**Object change listings**.

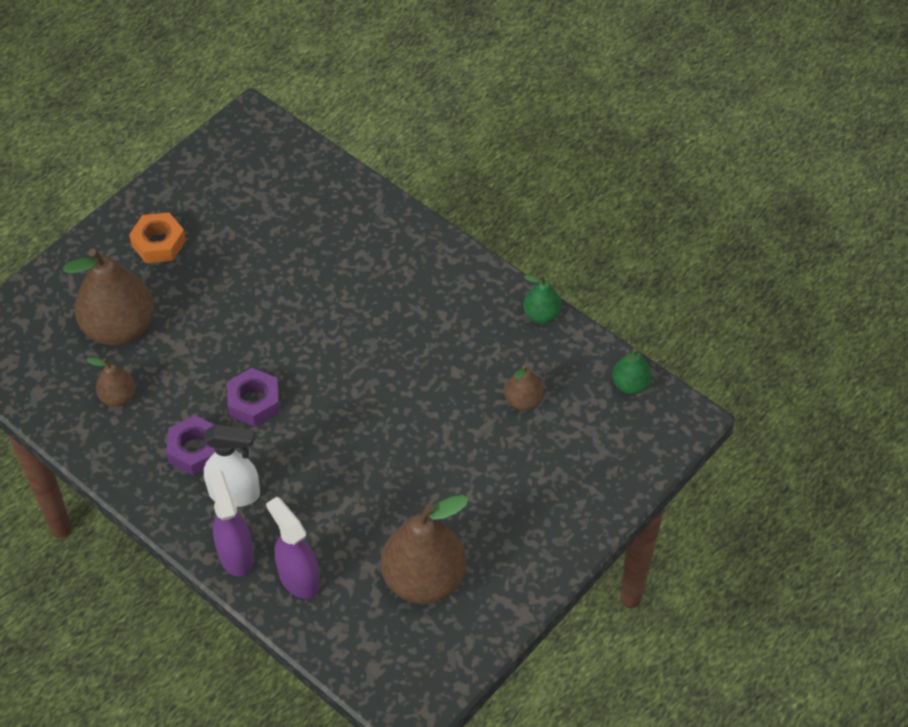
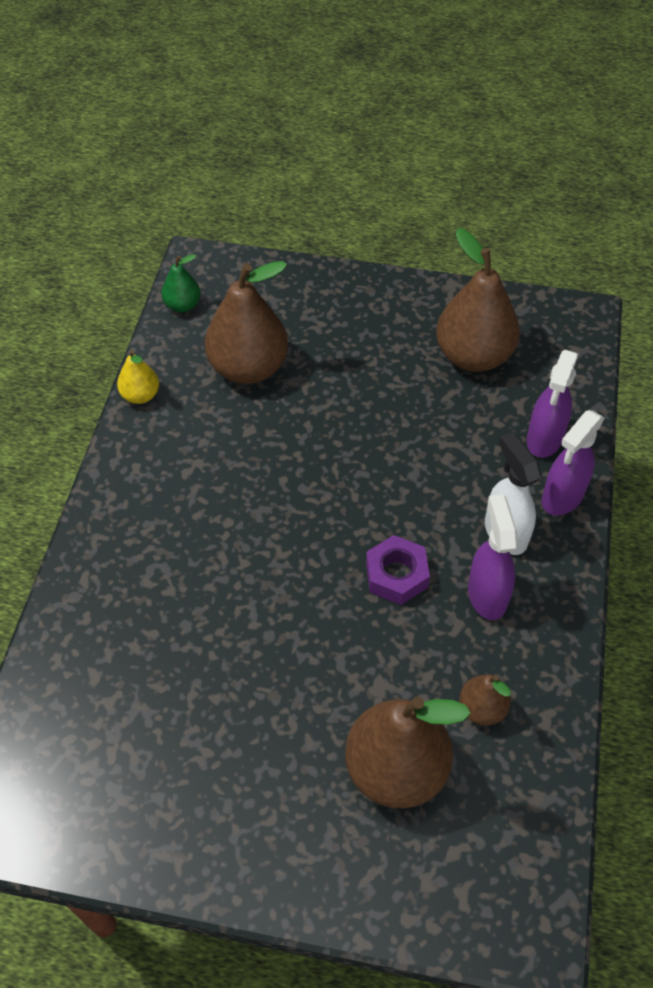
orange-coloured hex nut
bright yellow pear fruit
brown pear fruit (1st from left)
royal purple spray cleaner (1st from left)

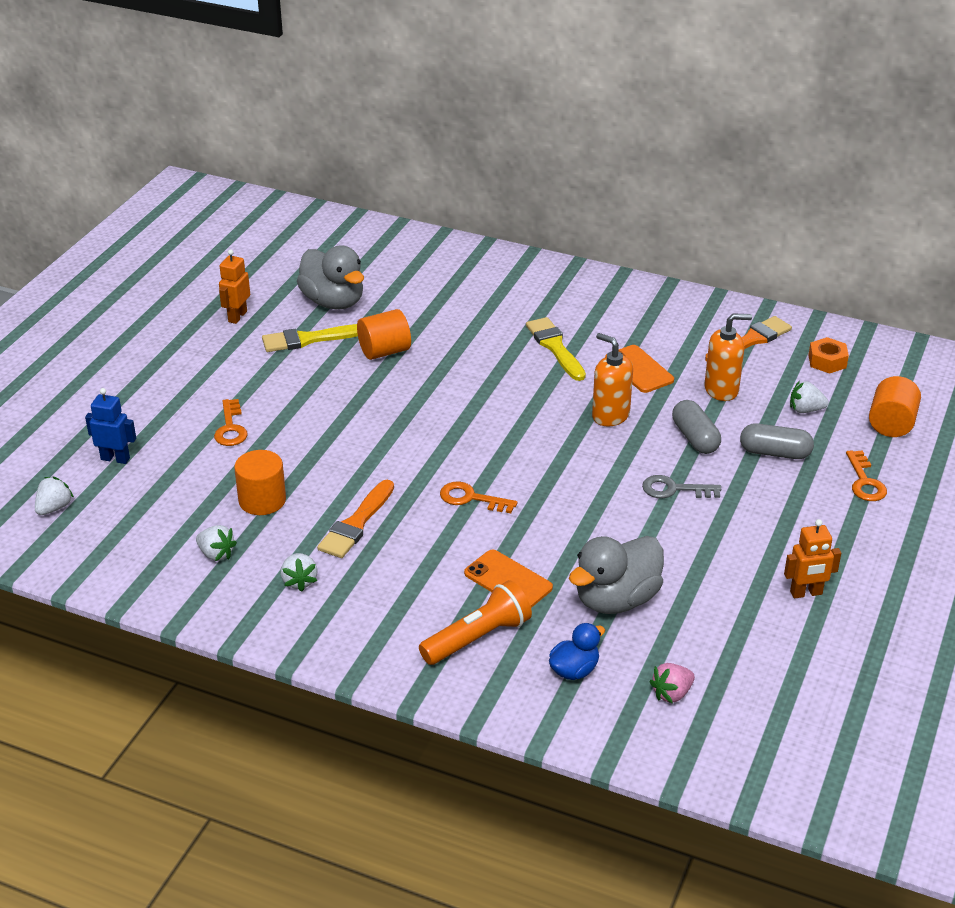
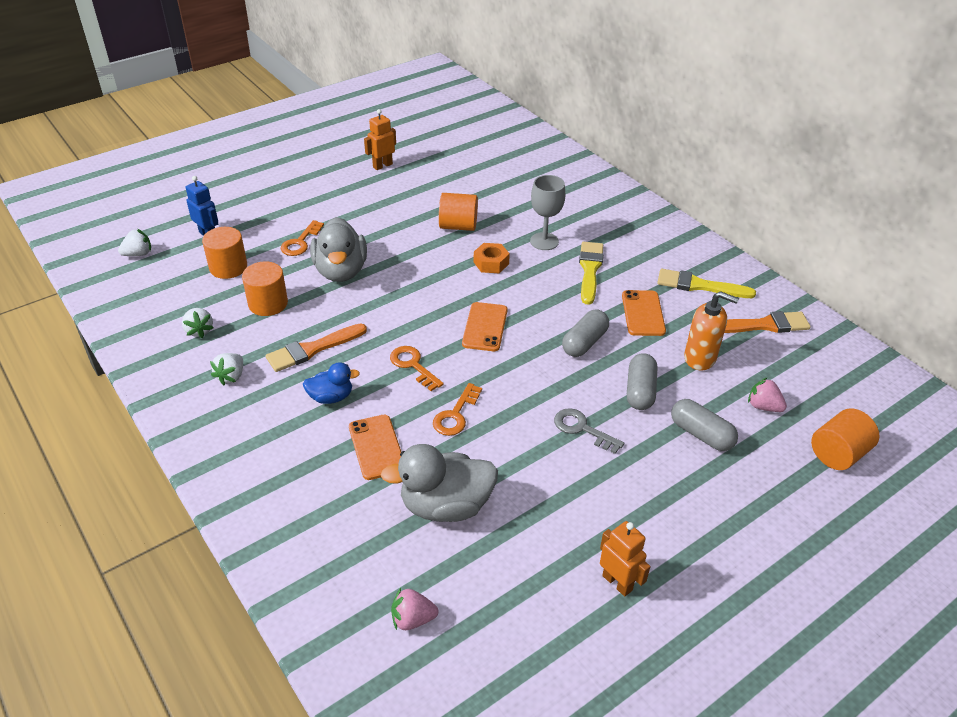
gray rubber duck (1st from left)
bright yellow paintbrush (2nd from left)
gray pill shape (1st from left)
orange-coloured hex nut
rosy toy strawberry (2nd from left)
orange-coloured latchkey (3rd from left)
orange-coloured robot (2nd from left)
orange-coloured torch
cobalt rubber duck
gray chalice
orange-coloured cylinder (1st from left)
orange-coloured mobile phone (2nd from left)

**WORK TO COMPLETE**. In the records above, find the line containing "brown pear fruit (1st from left)" and output every line from the first through that one, exactly, omitting pictures.

**WRITTEN ANSWER**.
orange-coloured hex nut
bright yellow pear fruit
brown pear fruit (1st from left)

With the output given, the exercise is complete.